■ Work required ■
Retype the listing below exactly, pictures removed.

■ Source data ■
··········

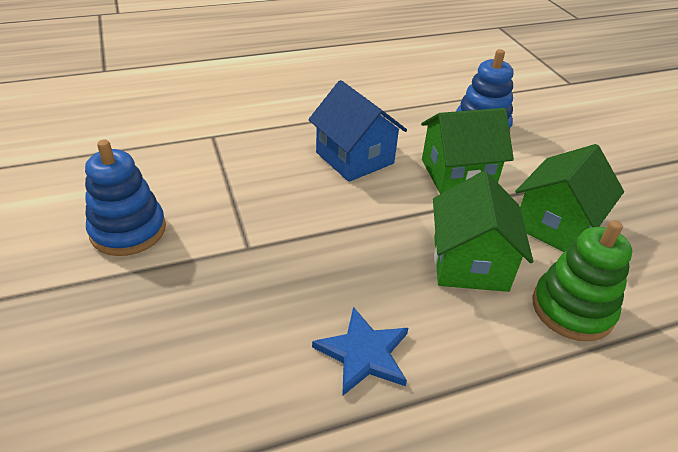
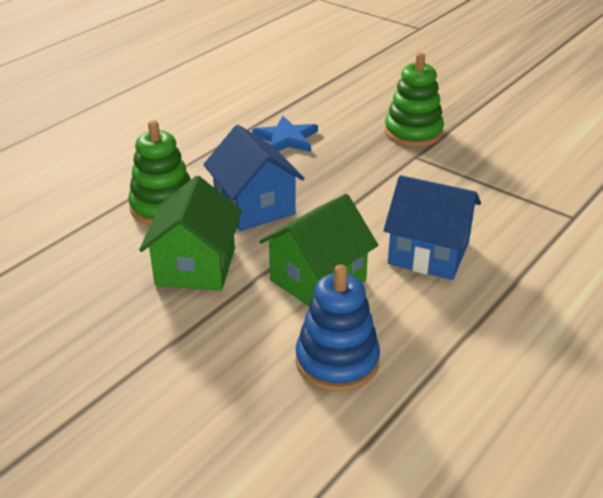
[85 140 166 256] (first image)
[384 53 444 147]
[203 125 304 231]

··········

■ Response box ■
[85 140 166 256] (first image)
[384 53 444 147]
[203 125 304 231]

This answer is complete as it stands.